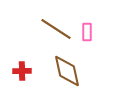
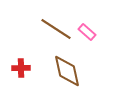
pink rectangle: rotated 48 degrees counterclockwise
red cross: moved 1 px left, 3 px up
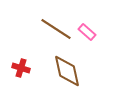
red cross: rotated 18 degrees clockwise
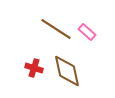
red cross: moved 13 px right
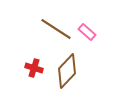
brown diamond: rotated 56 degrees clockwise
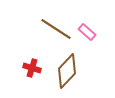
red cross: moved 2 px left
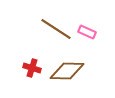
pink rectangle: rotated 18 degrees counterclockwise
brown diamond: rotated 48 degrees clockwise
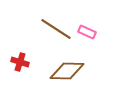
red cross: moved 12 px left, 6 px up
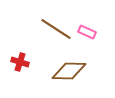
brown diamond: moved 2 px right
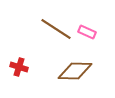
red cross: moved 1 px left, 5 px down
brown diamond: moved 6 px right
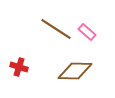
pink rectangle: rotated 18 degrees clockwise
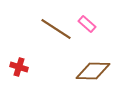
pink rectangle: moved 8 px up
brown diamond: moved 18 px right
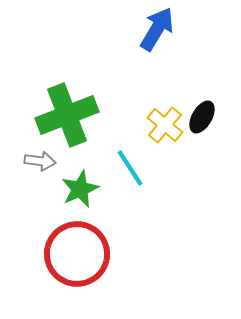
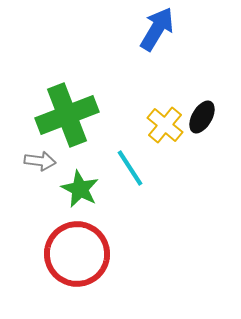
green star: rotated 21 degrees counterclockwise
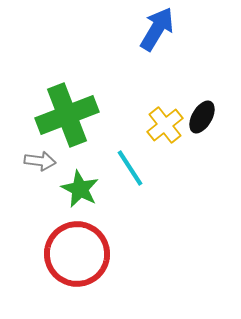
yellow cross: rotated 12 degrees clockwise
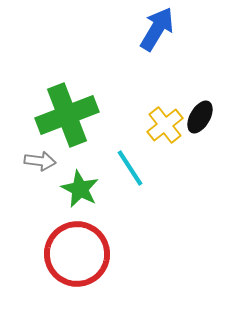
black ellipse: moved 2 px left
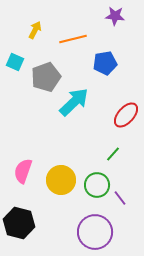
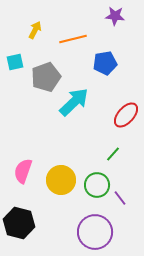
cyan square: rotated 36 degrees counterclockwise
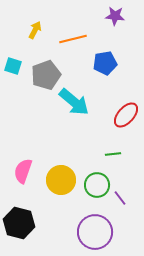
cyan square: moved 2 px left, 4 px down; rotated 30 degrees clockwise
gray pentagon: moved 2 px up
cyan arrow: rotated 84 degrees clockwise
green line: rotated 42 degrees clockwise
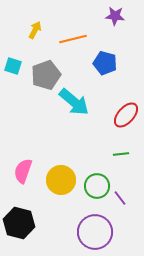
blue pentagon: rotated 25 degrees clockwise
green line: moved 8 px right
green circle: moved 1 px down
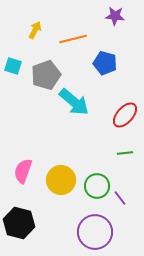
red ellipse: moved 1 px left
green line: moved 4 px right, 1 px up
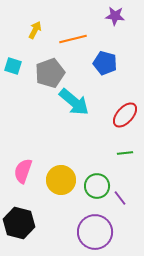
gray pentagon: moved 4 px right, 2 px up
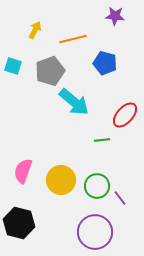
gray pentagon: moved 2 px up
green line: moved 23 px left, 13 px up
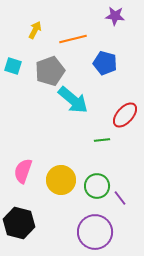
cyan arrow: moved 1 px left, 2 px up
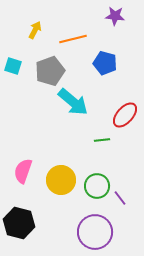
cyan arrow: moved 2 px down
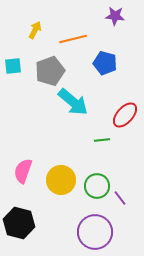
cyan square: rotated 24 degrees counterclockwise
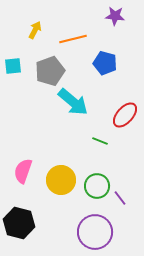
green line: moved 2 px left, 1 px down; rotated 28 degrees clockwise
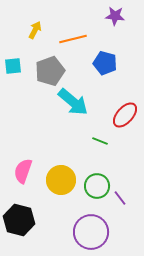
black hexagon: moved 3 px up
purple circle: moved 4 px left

• **PROBLEM STATEMENT**
Recast the records above as a JSON list of strings, one string per line and no blank lines, covering every record. Leave the pictures out.

• **TASK ANSWER**
[
  "pink rectangle: rotated 48 degrees counterclockwise",
  "red cross: moved 1 px left, 3 px up",
  "red cross: rotated 18 degrees clockwise",
  "red cross: moved 13 px right",
  "brown diamond: rotated 56 degrees clockwise",
  "red cross: moved 2 px left",
  "pink rectangle: rotated 18 degrees counterclockwise",
  "brown diamond: rotated 48 degrees clockwise",
  "red cross: moved 12 px left, 6 px up",
  "brown diamond: moved 2 px right",
  "red cross: moved 1 px left, 5 px down",
  "brown diamond: moved 6 px right",
  "pink rectangle: rotated 18 degrees clockwise",
  "pink rectangle: moved 8 px up",
  "brown diamond: moved 18 px right",
  "green star: rotated 21 degrees counterclockwise",
  "yellow cross: rotated 12 degrees clockwise",
  "black ellipse: moved 2 px left",
  "cyan square: rotated 36 degrees counterclockwise",
  "cyan square: moved 2 px left, 4 px down; rotated 30 degrees clockwise",
  "gray pentagon: moved 2 px up",
  "cyan arrow: rotated 84 degrees clockwise",
  "green line: rotated 42 degrees clockwise",
  "blue pentagon: rotated 25 degrees clockwise",
  "green line: moved 8 px right",
  "green circle: moved 1 px down",
  "red ellipse: moved 1 px left",
  "green line: moved 4 px right, 1 px up",
  "gray pentagon: moved 4 px right, 2 px up",
  "gray pentagon: moved 2 px up",
  "green line: moved 23 px left, 13 px up",
  "cyan arrow: moved 1 px left, 2 px up",
  "cyan arrow: moved 2 px down",
  "cyan square: rotated 24 degrees counterclockwise",
  "green line: moved 2 px left, 1 px down; rotated 28 degrees clockwise",
  "black hexagon: moved 3 px up",
  "purple circle: moved 4 px left"
]